• **Exercise prompt**: Return the stretch from the line with "R202: 100k (VC, VDD) -> 100k (VB, VDD)" through the line with "C4: 220pF (MID, VA) -> 220pF (GND, MID)" in the data below, character for character, skipping all pictures.

(Dataset records)
○ ○ ○ ○

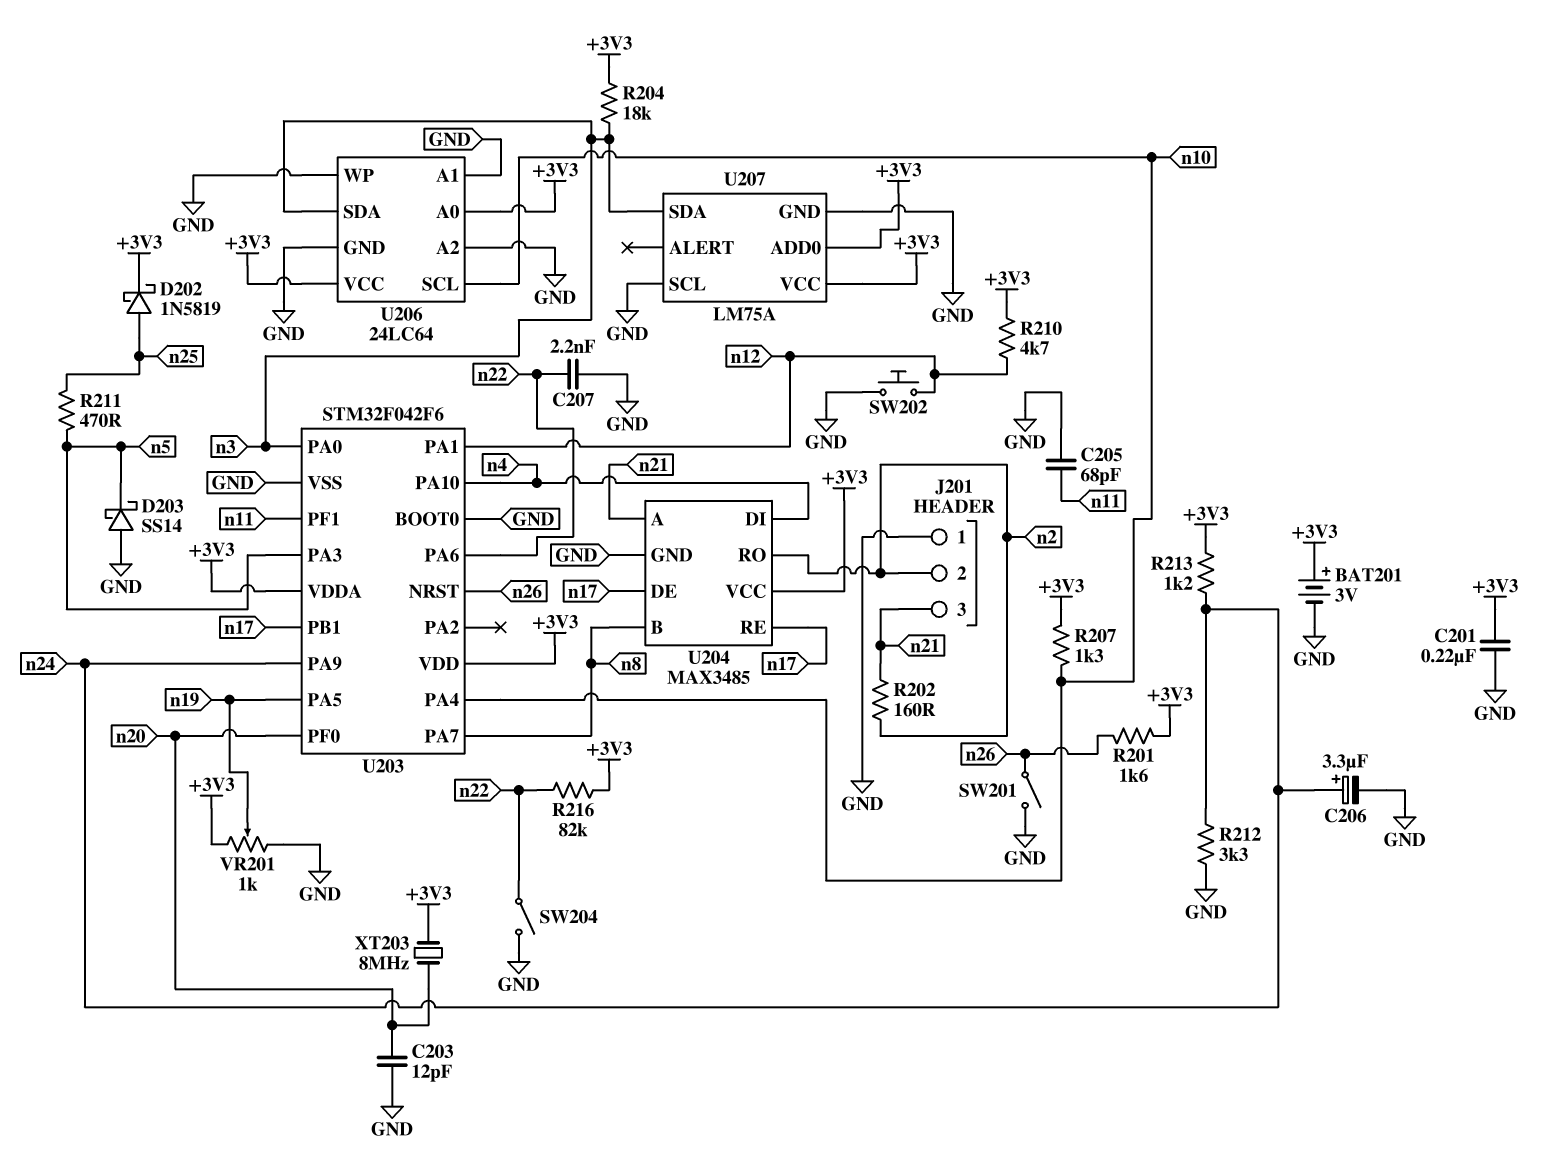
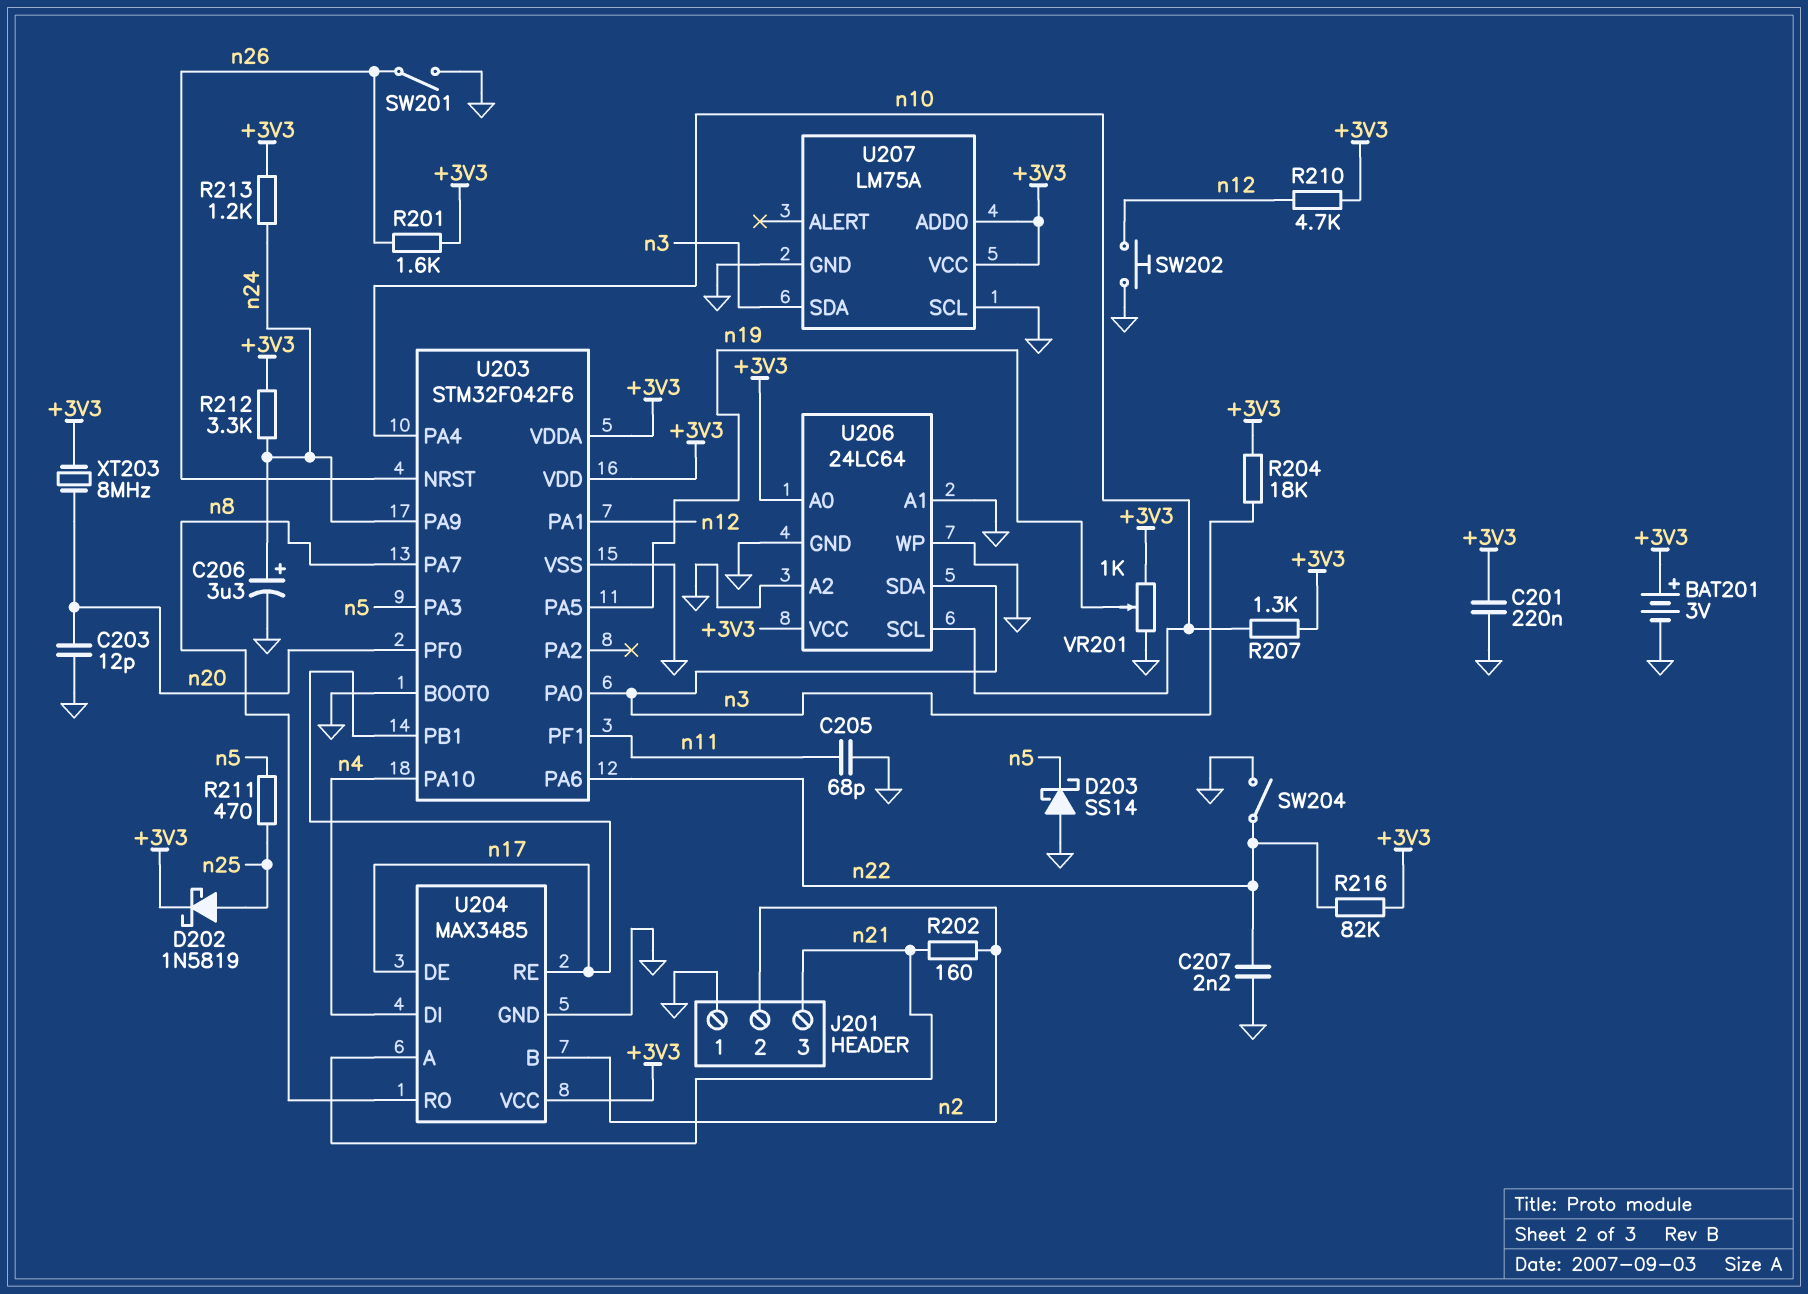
R212: 3.3k (GND, n24) -> 3.3k (+3V3, n24)
U204 pin B: n8 -> n2
U204 pin RO: n2 -> n8

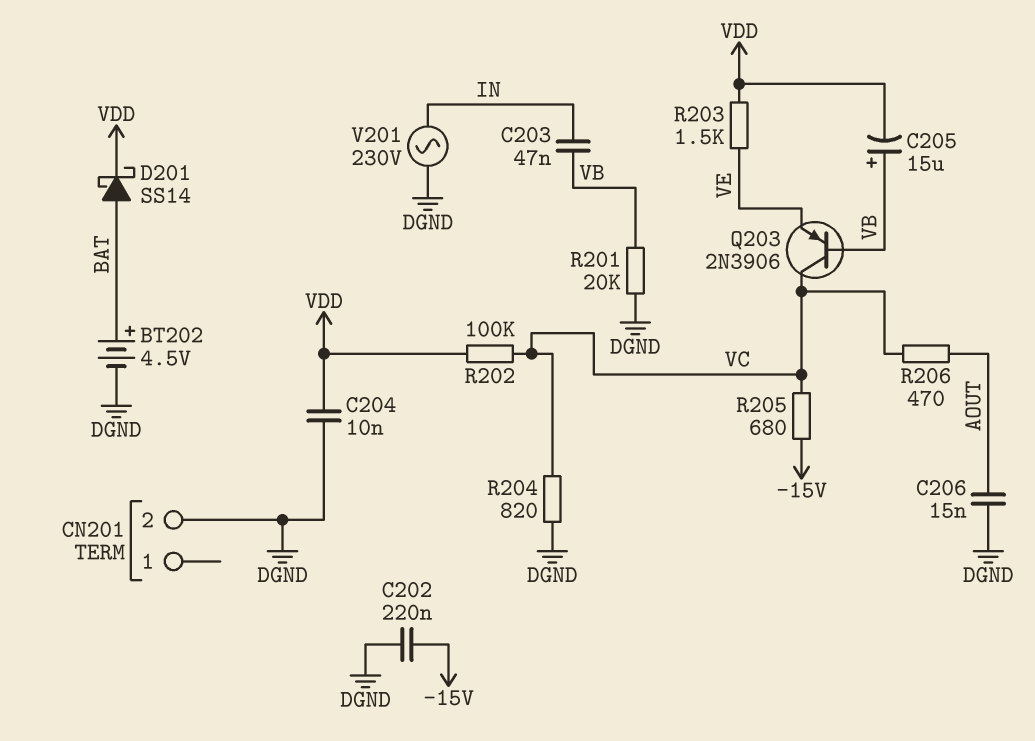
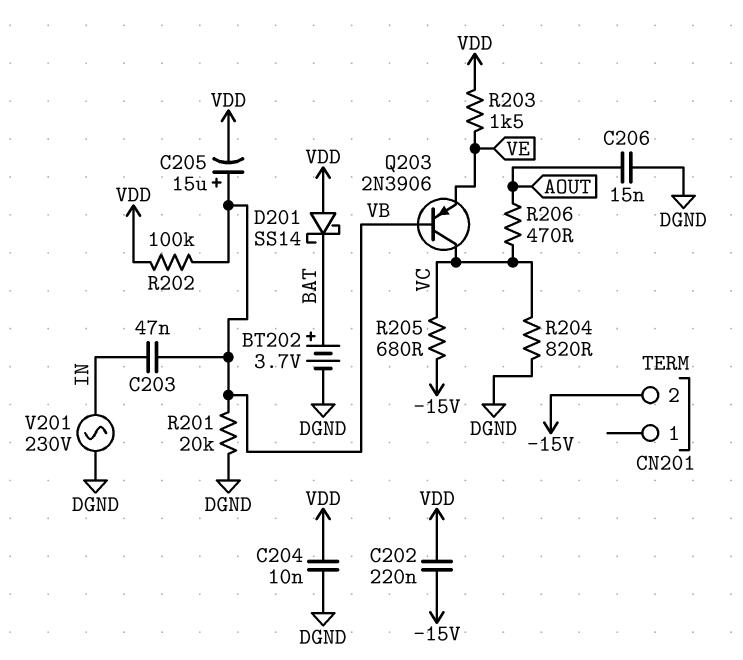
BT202: 4.5V (plus BAT, minus DGND) -> 3.7V (plus BAT, minus DGND)
C202: 220nF (-15V, DGND) -> 220nF (-15V, VDD)
CN201 pin 2: DGND -> -15V
D201: schottky SS14 (A BAT, K VDD) -> schottky SS14 (A VDD, K BAT)
R202: 100k (VC, VDD) -> 100k (VB, VDD)

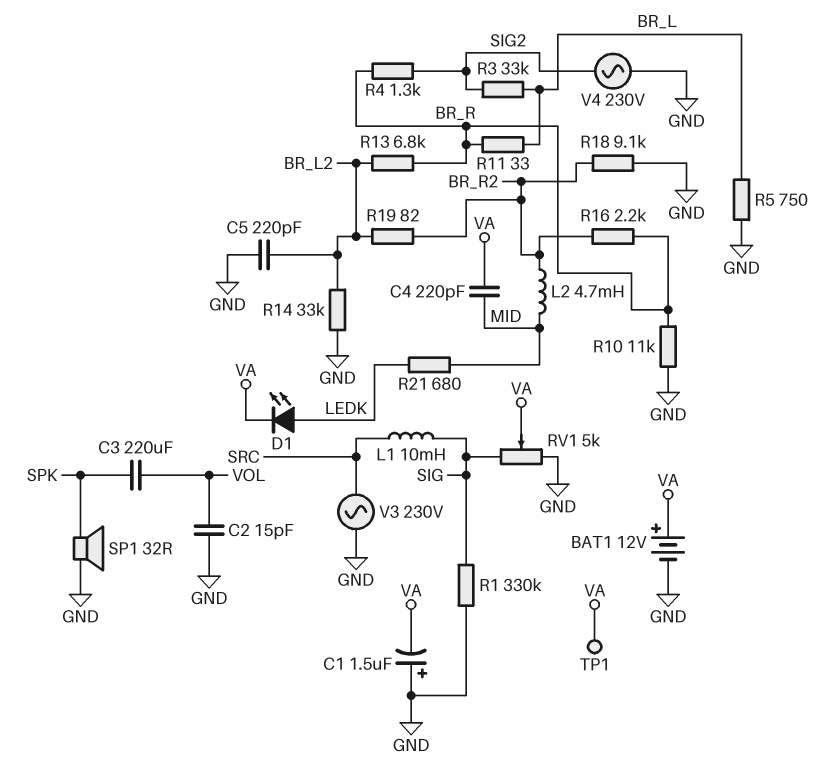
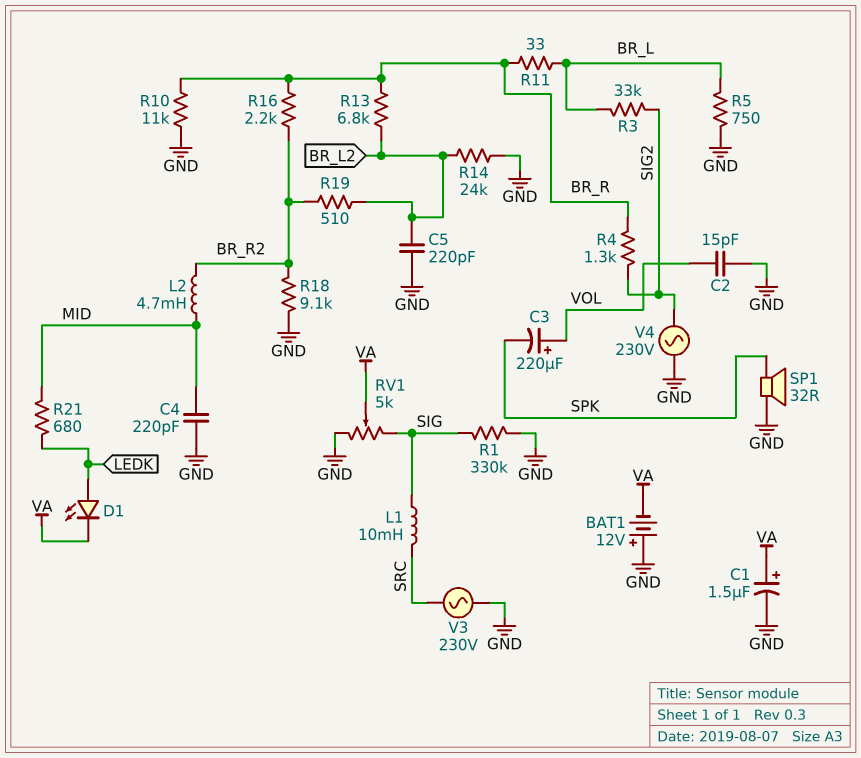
BAT1: 12V (plus VA, minus GND) -> 12V (plus GND, minus VA)
C1: 1.5uF (plus GND, minus VA) -> 1.5uF (plus VA, minus GND)
C3: 220uF (SPK, VOL) -> 220uF (plus VOL, minus SPK)
C4: 220pF (MID, VA) -> 220pF (GND, MID)
R14: 33k (BR_L2, GND) -> 24k (BR_L2, GND)
R19: 82 (BR_L2, BR_R2) -> 510 (BR_L2, BR_R2)
TP1: test point (VA) -> none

○ ○ ○ ○

• **Exercise response**:
R202: 100k (VC, VDD) -> 100k (VB, VDD)

BAT1: 12V (plus VA, minus GND) -> 12V (plus GND, minus VA)
C1: 1.5uF (plus GND, minus VA) -> 1.5uF (plus VA, minus GND)
C3: 220uF (SPK, VOL) -> 220uF (plus VOL, minus SPK)
C4: 220pF (MID, VA) -> 220pF (GND, MID)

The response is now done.